_Brief:_ No pictures belong in the copy. Retype exactly, and only, the stretch of lines below from the one with "orange brick J7:J9" through the one with "green brick G3:G4".

_Data for review:_
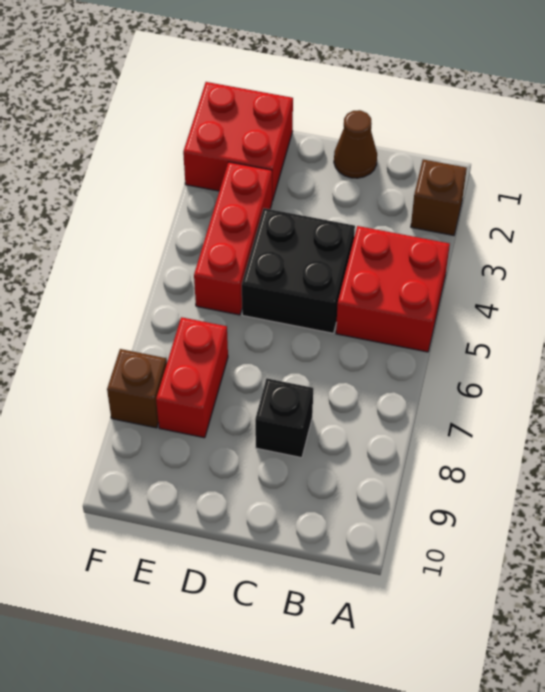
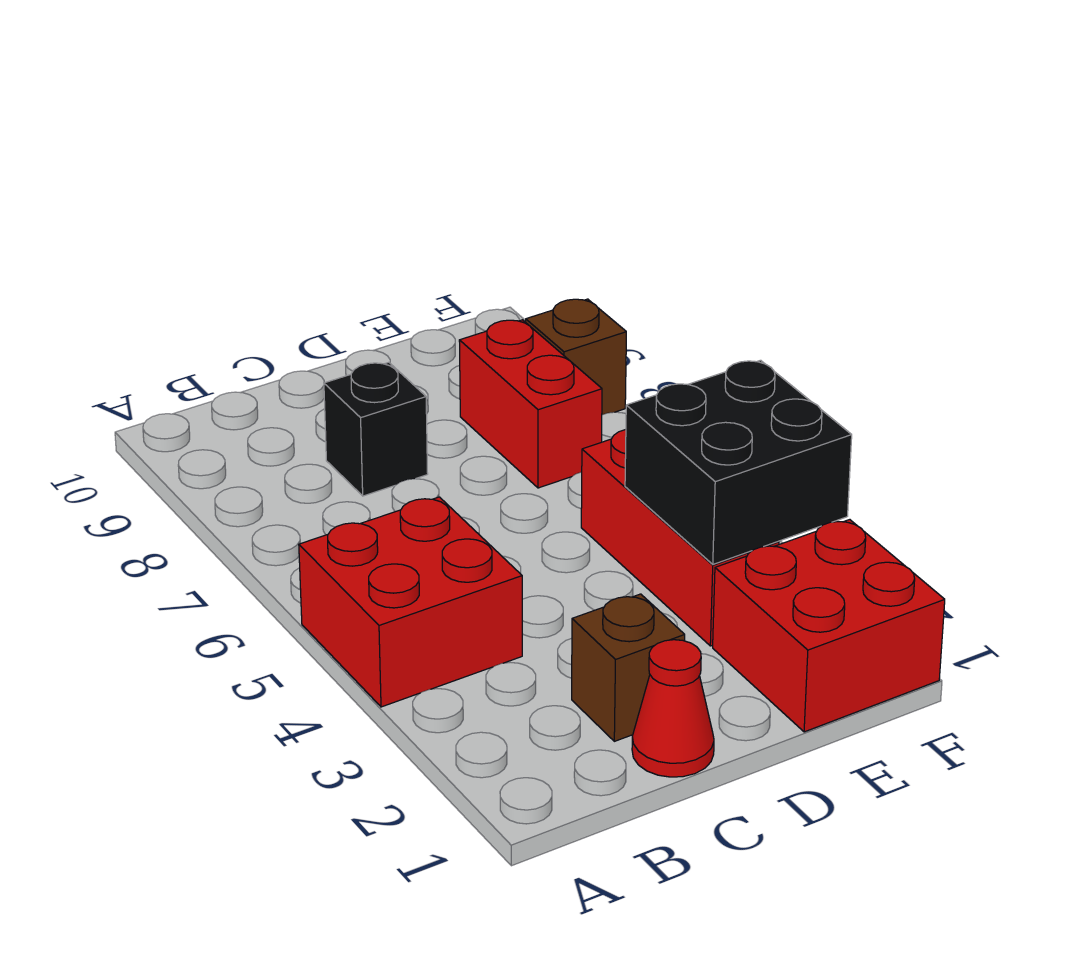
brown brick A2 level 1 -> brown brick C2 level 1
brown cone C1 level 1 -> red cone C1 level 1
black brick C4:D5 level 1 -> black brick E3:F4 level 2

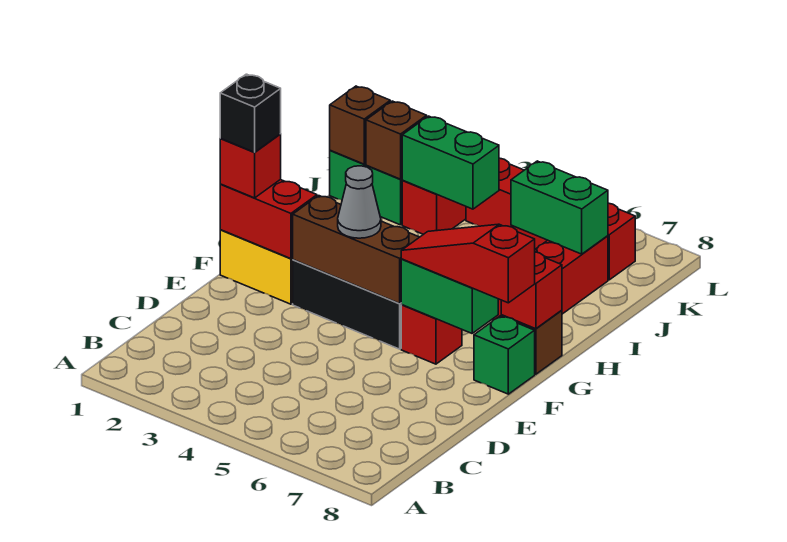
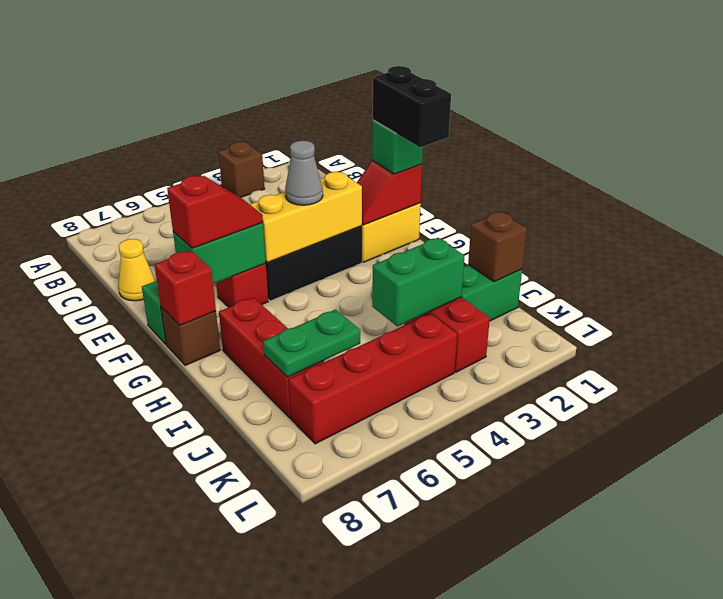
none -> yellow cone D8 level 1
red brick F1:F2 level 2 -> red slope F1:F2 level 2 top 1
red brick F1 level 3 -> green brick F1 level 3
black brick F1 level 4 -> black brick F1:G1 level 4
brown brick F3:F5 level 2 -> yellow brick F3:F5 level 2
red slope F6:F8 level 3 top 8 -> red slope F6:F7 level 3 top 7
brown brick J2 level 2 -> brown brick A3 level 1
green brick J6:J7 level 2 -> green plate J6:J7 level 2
...
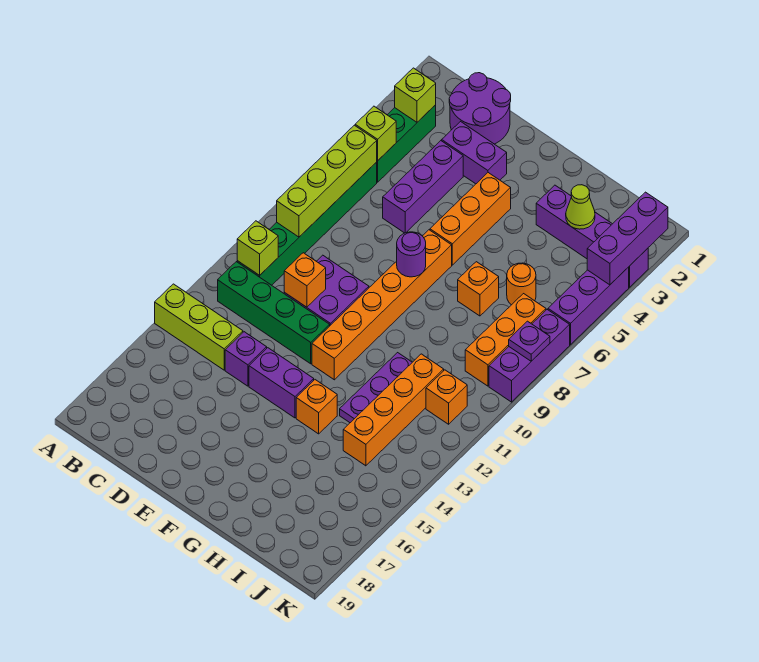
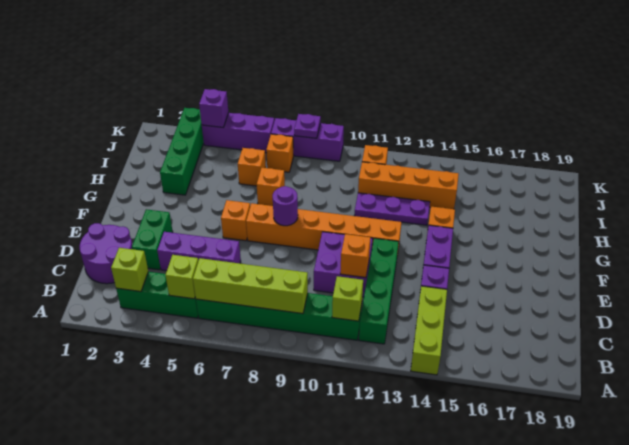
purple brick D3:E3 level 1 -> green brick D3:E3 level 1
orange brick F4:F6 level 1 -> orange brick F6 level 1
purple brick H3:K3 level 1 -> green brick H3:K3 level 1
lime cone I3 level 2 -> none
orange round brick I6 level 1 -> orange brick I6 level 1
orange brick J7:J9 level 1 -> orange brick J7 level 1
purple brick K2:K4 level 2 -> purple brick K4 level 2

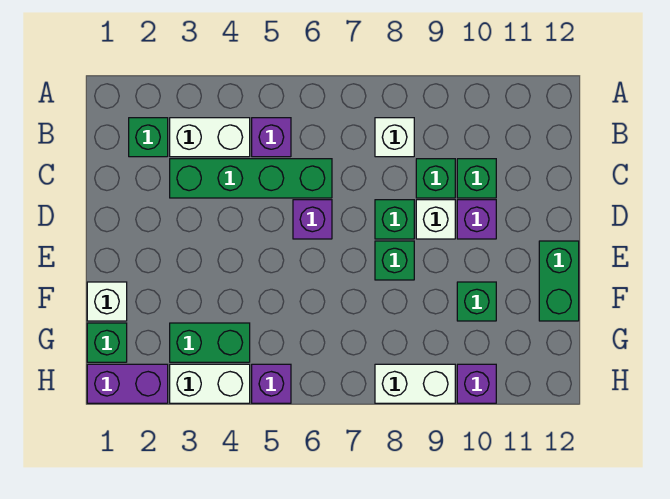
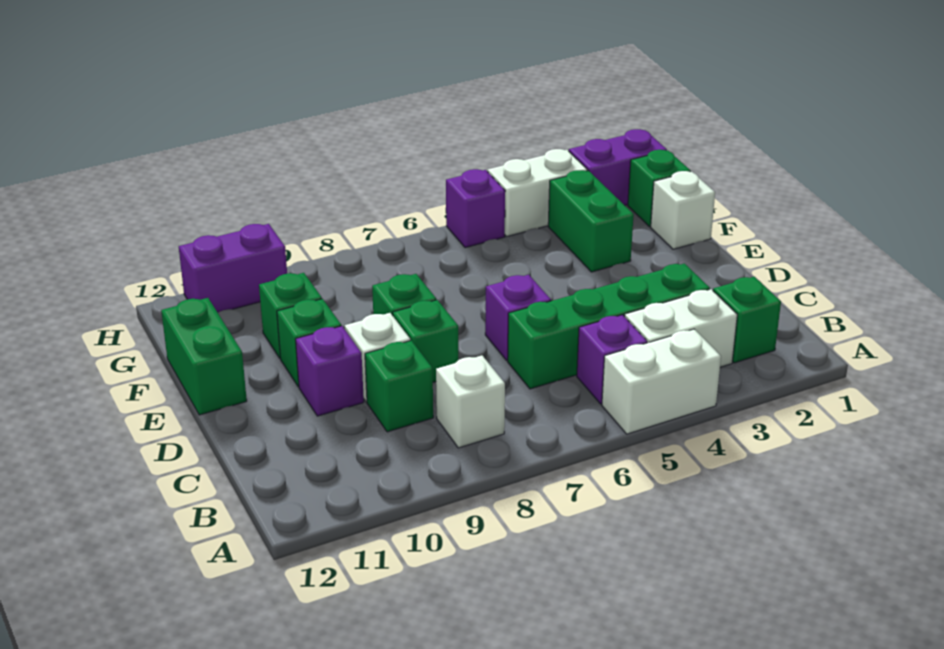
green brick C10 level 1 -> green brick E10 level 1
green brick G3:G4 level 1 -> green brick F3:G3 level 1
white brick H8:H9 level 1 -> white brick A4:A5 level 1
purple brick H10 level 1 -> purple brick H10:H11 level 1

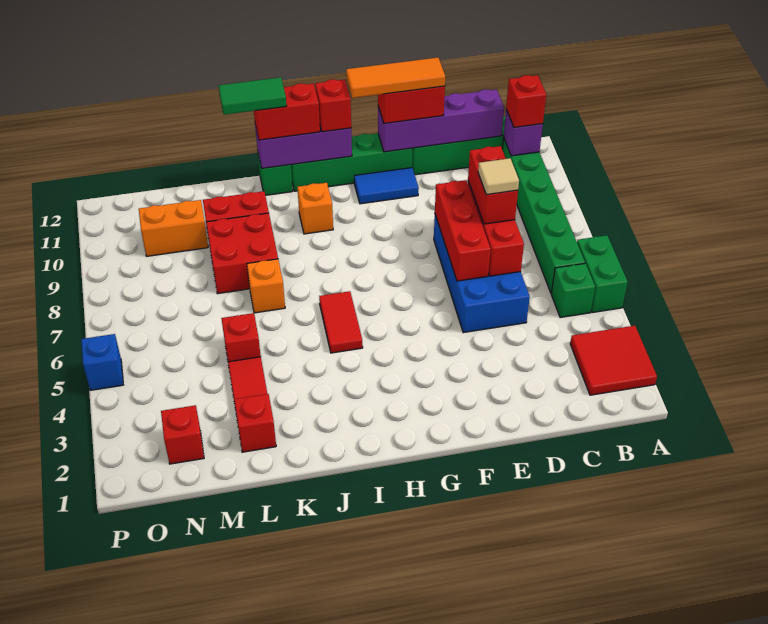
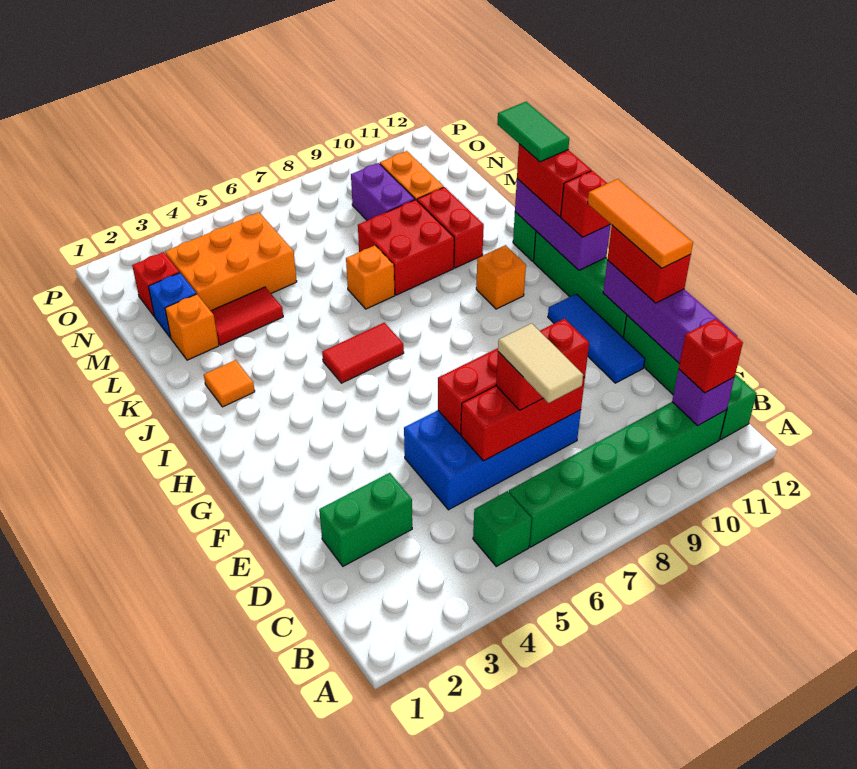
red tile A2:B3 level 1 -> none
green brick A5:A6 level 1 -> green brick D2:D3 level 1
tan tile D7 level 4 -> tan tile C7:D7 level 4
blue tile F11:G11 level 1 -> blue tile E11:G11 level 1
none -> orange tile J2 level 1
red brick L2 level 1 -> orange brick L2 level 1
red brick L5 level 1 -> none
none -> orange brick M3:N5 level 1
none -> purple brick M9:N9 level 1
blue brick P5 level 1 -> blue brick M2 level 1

_Task solution:_
orange brick J7:J9 level 1 -> orange brick J7 level 1
purple brick K2:K4 level 2 -> purple brick K4 level 2

green brick C10 level 1 -> green brick E10 level 1
green brick G3:G4 level 1 -> green brick F3:G3 level 1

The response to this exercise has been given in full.